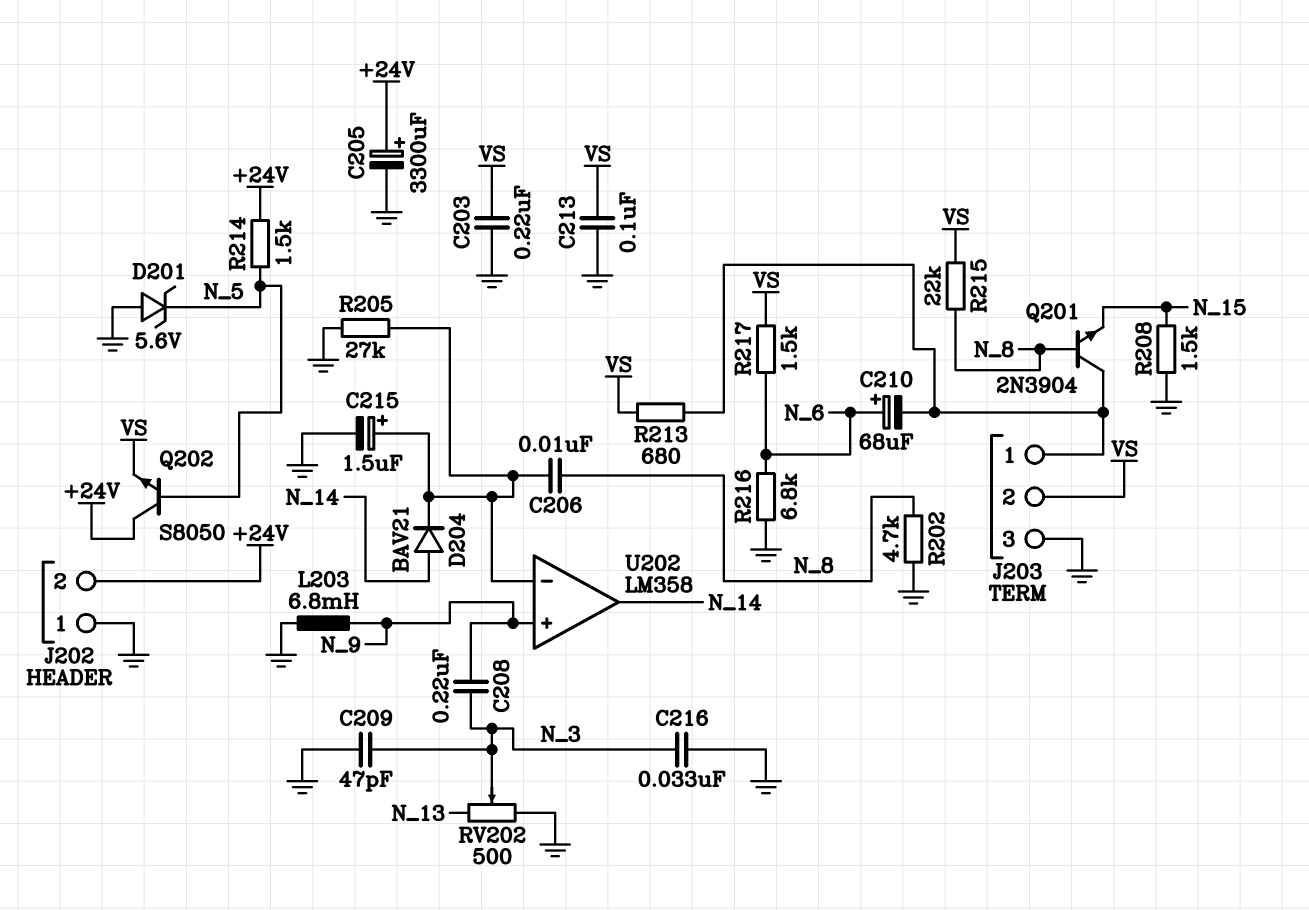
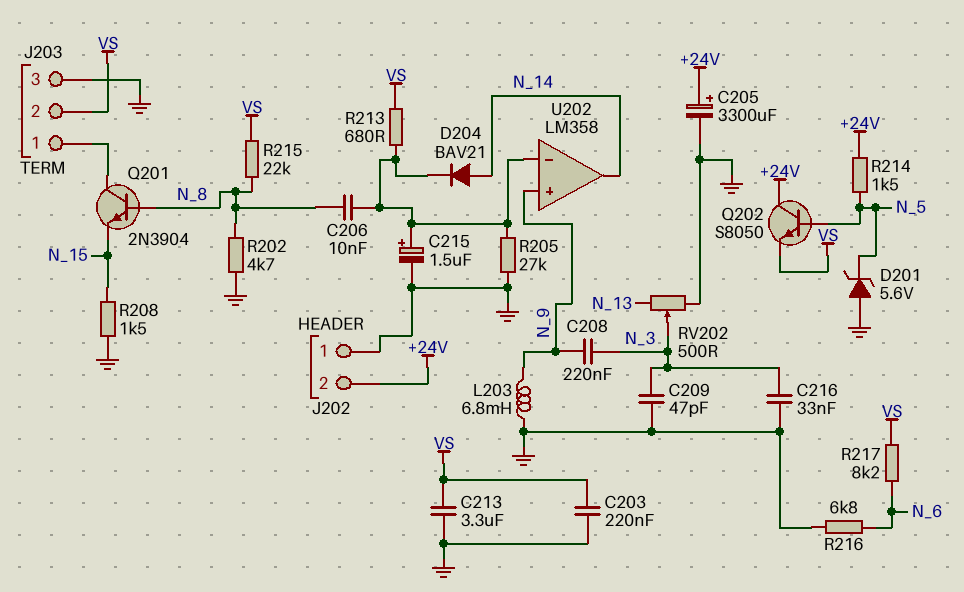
C210: 68uF (plus N_6, minus J203/1) -> none
C213: 100nF (GND, VS) -> 3.3uF (GND, VS)
R213: 680 (J203/1, VS) -> 680 (U202/in-, VS)
R217: 1.5k (N_6, VS) -> 8.2k (N_6, VS)

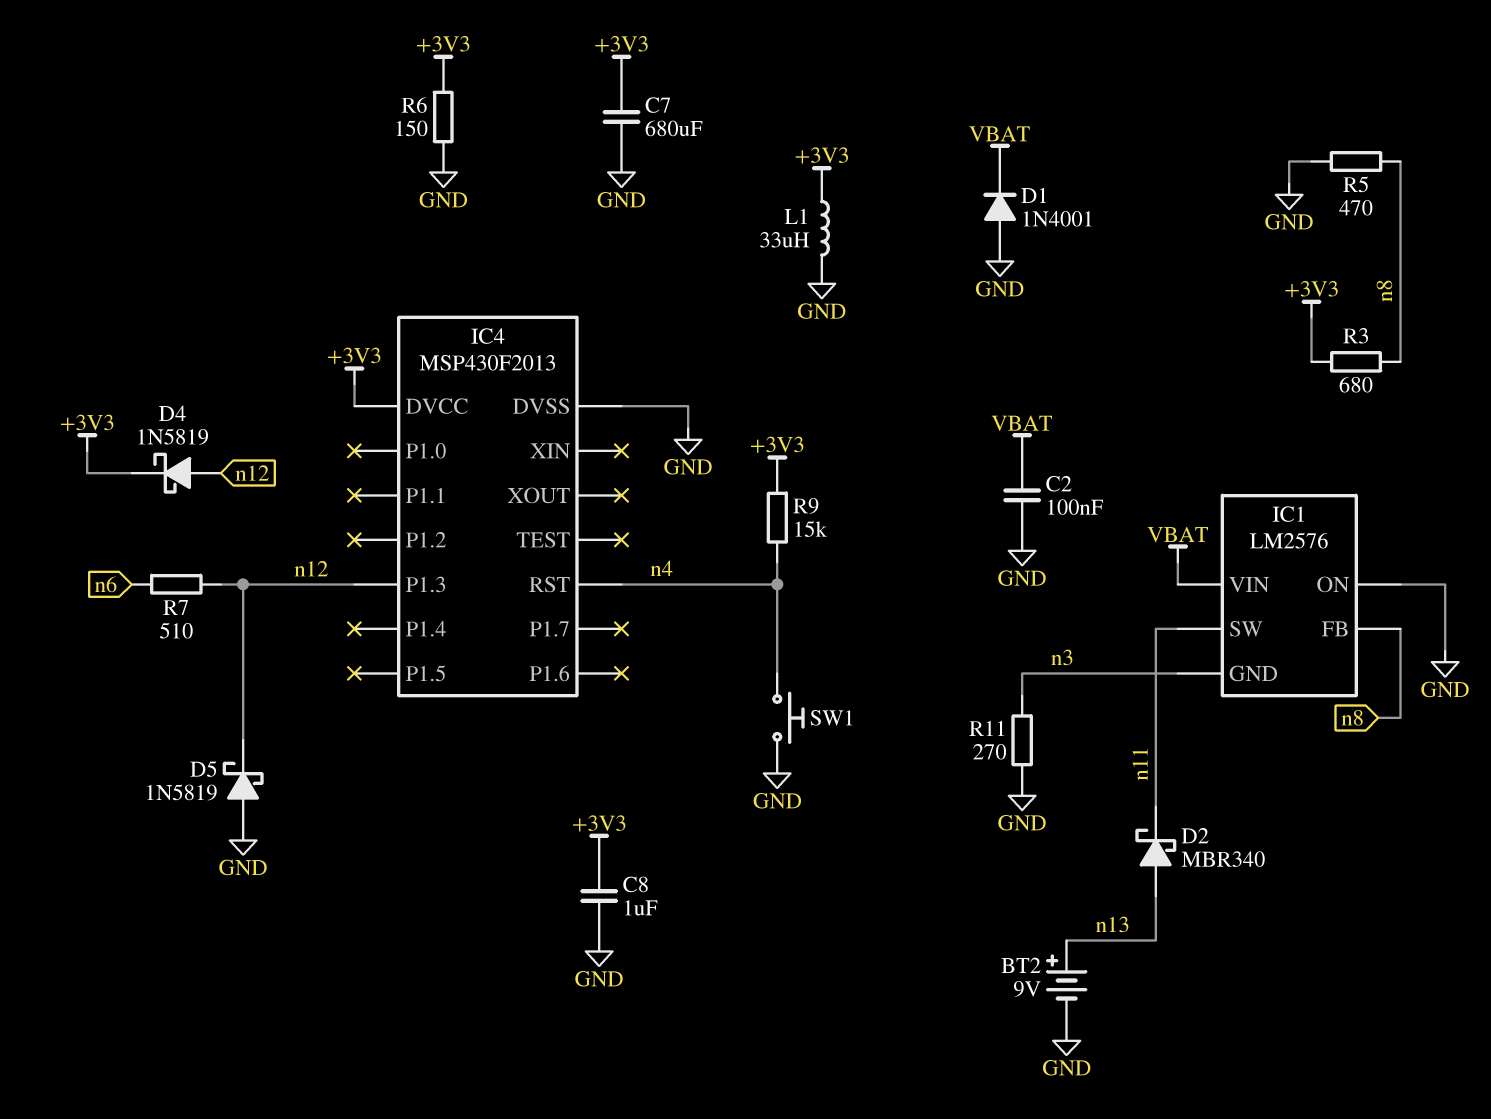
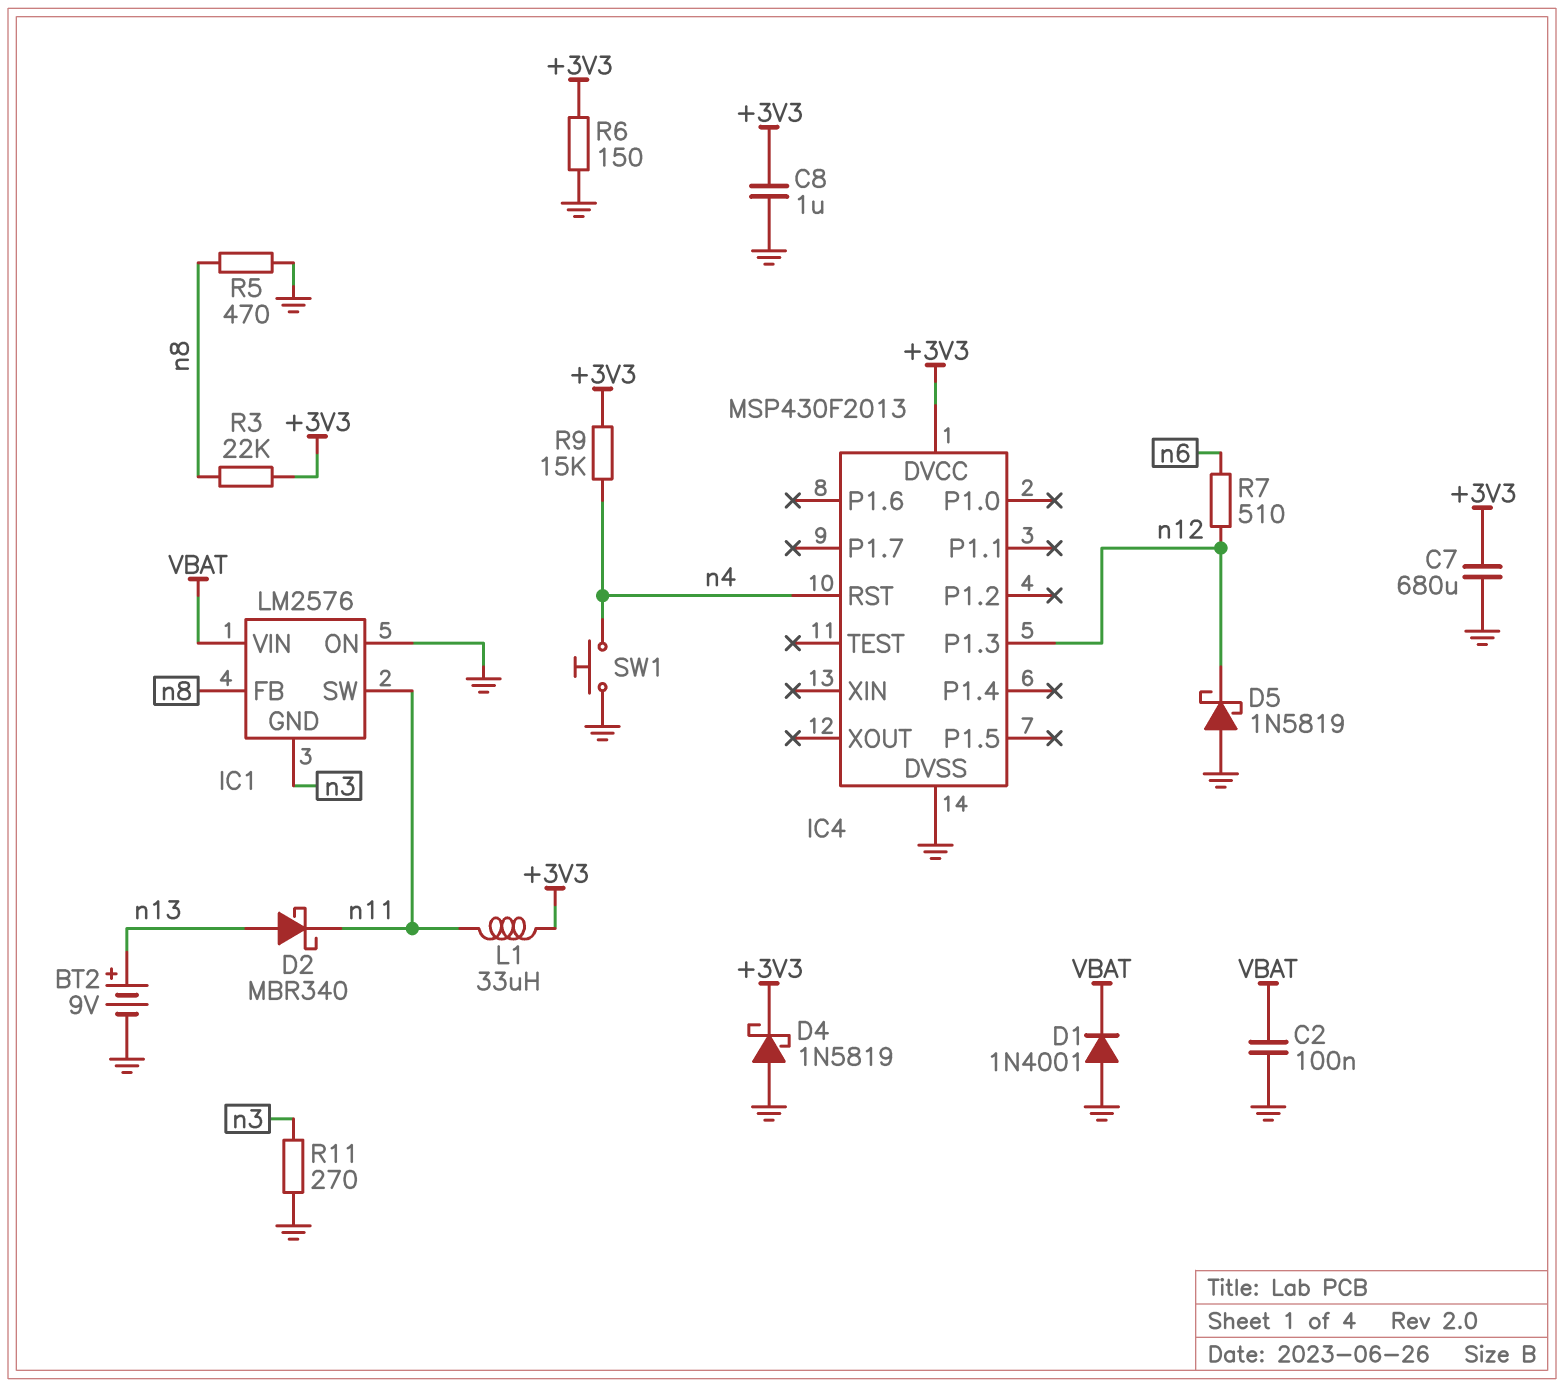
D4: schottky 1N5819 (A n12, K +3V3) -> schottky 1N5819 (A GND, K +3V3)
L1: 33uH (+3V3, GND) -> 33uH (+3V3, n11)
R3: 680 (+3V3, n8) -> 22k (+3V3, n8)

**The problem**
Would you output the data above exactly as written, but with no images?

**Problem solution**
C210: 68uF (plus N_6, minus J203/1) -> none
C213: 100nF (GND, VS) -> 3.3uF (GND, VS)
R213: 680 (J203/1, VS) -> 680 (U202/in-, VS)
R217: 1.5k (N_6, VS) -> 8.2k (N_6, VS)

D4: schottky 1N5819 (A n12, K +3V3) -> schottky 1N5819 (A GND, K +3V3)
L1: 33uH (+3V3, GND) -> 33uH (+3V3, n11)
R3: 680 (+3V3, n8) -> 22k (+3V3, n8)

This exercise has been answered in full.